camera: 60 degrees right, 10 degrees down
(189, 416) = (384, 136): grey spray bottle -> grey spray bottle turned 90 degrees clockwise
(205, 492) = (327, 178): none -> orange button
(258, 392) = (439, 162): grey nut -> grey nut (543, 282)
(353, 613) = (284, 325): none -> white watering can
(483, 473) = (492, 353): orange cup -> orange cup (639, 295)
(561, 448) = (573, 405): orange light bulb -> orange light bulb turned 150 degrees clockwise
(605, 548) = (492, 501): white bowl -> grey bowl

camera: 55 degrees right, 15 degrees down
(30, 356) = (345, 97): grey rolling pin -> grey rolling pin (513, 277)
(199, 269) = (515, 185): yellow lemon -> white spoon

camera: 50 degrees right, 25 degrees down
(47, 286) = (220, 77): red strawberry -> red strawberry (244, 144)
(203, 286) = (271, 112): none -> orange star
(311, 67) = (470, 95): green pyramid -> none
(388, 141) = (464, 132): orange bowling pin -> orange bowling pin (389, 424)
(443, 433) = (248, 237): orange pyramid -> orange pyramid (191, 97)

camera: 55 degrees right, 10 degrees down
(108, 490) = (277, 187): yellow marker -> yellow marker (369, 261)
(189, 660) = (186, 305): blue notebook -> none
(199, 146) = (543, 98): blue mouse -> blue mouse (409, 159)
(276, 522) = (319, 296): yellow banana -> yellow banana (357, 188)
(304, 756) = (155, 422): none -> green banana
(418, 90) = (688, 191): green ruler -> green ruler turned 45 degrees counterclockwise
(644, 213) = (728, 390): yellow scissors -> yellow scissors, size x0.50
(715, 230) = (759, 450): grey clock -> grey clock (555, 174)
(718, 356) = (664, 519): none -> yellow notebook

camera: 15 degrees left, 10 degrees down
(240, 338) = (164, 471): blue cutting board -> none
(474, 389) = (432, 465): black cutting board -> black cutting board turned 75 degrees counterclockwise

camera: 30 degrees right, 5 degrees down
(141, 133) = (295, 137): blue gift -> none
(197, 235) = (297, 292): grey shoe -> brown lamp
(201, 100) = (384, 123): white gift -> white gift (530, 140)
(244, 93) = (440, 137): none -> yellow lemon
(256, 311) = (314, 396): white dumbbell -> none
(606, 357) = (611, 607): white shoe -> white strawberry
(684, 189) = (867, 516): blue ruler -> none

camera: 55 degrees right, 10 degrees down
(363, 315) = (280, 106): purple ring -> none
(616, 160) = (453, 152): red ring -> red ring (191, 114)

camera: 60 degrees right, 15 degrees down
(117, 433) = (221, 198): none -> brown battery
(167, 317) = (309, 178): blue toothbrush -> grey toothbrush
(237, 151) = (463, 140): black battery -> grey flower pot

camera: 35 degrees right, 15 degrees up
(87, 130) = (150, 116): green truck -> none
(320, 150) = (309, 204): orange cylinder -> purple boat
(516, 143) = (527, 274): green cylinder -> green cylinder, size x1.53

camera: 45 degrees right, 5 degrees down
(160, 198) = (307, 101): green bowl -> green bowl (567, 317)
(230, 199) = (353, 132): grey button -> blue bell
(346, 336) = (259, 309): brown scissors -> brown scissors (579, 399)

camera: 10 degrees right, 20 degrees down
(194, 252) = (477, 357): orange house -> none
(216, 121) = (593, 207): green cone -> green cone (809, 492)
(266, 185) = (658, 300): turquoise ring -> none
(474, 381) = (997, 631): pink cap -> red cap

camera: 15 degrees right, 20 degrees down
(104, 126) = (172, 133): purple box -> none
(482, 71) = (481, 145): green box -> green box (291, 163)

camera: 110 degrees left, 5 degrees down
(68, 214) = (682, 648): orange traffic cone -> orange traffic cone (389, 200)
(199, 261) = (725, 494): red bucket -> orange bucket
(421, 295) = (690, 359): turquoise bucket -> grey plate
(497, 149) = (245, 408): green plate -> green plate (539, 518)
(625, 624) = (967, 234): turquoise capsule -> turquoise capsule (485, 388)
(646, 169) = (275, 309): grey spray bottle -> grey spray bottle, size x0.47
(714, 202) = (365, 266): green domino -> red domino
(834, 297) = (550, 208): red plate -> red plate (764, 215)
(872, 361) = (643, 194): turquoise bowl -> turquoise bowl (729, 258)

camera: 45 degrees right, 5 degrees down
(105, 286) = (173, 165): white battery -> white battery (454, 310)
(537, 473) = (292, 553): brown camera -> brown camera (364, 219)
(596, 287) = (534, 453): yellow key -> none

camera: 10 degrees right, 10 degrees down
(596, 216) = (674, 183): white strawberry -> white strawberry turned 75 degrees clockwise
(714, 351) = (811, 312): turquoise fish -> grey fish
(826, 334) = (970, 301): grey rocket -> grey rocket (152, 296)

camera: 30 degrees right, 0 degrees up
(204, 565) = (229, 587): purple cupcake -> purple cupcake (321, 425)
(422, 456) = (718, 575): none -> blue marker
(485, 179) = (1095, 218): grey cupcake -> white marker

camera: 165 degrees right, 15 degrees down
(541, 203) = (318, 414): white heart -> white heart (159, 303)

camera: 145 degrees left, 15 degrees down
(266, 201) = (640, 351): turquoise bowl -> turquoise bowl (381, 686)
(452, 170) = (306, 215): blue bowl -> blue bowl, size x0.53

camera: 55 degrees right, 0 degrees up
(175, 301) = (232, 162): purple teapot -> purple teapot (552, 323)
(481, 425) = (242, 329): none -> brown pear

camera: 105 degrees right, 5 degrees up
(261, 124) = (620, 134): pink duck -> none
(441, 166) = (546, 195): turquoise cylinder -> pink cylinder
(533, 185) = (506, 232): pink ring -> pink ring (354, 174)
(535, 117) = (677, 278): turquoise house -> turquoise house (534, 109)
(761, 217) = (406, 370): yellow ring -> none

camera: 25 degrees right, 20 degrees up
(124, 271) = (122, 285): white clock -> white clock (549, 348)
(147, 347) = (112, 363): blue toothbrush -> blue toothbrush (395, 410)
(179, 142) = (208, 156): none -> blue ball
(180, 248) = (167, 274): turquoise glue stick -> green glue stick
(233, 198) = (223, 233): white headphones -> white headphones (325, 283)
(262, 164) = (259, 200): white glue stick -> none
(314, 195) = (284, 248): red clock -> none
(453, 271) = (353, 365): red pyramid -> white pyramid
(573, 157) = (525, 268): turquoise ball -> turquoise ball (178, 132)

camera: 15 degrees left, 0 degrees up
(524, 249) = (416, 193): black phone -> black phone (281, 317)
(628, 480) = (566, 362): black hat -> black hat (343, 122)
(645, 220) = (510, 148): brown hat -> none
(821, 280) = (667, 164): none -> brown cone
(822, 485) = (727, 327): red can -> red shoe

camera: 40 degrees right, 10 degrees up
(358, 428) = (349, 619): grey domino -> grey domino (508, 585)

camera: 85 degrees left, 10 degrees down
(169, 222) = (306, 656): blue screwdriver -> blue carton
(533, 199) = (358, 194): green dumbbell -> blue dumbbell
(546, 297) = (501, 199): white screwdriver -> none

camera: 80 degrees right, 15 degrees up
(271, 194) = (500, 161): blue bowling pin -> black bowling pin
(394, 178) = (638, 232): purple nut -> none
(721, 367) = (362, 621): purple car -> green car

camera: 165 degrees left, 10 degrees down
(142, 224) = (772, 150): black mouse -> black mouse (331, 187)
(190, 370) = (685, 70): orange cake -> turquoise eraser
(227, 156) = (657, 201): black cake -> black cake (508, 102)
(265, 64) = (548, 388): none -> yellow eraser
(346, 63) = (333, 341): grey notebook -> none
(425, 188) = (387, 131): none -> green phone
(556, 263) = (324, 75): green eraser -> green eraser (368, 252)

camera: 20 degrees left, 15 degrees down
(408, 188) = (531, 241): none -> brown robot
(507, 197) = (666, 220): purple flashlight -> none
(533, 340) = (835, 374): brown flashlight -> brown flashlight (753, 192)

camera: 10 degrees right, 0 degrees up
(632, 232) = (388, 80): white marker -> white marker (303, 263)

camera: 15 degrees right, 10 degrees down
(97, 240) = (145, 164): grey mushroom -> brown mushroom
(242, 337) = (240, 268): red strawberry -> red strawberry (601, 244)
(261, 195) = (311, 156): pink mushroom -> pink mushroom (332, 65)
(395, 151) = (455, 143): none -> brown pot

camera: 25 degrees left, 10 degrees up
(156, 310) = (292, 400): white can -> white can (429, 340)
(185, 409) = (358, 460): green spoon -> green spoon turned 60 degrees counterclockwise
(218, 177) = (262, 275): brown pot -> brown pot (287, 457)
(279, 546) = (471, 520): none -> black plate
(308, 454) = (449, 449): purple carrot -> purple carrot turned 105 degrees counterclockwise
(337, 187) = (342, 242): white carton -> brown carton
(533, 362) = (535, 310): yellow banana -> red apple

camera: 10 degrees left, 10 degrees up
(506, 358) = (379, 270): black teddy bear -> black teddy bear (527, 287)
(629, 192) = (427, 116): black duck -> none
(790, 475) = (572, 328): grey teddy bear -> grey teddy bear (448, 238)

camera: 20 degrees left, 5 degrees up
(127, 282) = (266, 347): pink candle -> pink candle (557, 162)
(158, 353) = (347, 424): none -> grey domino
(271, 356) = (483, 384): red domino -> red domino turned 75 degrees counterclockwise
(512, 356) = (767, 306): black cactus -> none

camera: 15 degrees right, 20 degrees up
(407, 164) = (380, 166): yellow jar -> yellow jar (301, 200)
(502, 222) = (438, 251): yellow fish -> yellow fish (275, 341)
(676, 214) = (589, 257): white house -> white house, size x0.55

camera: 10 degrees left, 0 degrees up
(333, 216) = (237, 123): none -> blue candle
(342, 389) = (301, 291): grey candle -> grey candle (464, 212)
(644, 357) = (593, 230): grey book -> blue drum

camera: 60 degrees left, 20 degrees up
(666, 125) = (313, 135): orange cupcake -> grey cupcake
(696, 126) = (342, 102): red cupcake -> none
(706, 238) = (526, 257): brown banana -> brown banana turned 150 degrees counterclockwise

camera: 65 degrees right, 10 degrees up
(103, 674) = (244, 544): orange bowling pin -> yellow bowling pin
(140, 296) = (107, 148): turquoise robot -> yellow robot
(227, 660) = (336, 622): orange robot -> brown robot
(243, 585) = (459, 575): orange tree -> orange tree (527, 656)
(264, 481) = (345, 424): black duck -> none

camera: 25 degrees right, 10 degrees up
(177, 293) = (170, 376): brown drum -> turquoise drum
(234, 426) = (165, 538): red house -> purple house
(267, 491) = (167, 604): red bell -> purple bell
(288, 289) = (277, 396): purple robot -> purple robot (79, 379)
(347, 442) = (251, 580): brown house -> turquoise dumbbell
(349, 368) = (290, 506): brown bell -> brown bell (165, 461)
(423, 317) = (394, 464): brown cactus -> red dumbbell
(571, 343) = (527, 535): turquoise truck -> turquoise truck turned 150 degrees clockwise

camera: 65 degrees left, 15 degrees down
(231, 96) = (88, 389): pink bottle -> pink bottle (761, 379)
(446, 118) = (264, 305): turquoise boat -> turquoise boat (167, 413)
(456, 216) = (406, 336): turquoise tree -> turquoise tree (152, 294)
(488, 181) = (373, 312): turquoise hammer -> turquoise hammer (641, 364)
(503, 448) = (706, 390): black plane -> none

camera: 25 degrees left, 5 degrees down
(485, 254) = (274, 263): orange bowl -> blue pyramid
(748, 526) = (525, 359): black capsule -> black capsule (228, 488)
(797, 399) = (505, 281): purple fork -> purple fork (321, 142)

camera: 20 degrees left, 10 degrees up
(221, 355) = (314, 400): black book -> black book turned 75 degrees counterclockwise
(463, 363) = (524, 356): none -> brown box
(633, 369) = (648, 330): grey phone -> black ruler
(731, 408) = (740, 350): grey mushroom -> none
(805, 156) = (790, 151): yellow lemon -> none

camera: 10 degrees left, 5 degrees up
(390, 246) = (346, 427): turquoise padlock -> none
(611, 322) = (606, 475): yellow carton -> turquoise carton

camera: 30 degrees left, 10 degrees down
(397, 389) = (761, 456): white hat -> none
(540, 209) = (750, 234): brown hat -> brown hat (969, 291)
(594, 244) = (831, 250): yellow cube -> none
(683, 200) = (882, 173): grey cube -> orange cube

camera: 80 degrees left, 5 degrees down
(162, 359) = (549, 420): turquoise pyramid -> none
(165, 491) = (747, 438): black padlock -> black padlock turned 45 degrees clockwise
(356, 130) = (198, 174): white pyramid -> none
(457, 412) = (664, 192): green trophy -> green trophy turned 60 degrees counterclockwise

──────────────────────────────

> _PROMPT_:
For this exercise, please output exactly the lines above starting at the line with "(474, 381) = (997, 631): pink cap -> red cap" and ending at the line with "(834, 297) = (550, 208): red", ends included.

> _SOLUTION TO THIS TASK_:
(474, 381) = (997, 631): pink cap -> red cap

camera: 15 degrees right, 20 degrees down
(104, 126) = (172, 133): purple box -> none
(482, 71) = (481, 145): green box -> green box (291, 163)

camera: 110 degrees left, 5 degrees down
(68, 214) = (682, 648): orange traffic cone -> orange traffic cone (389, 200)
(199, 261) = (725, 494): red bucket -> orange bucket
(421, 295) = (690, 359): turquoise bucket -> grey plate
(497, 149) = (245, 408): green plate -> green plate (539, 518)
(625, 624) = (967, 234): turquoise capsule -> turquoise capsule (485, 388)
(646, 169) = (275, 309): grey spray bottle -> grey spray bottle, size x0.47
(714, 202) = (365, 266): green domino -> red domino
(834, 297) = (550, 208): red plate -> red plate (764, 215)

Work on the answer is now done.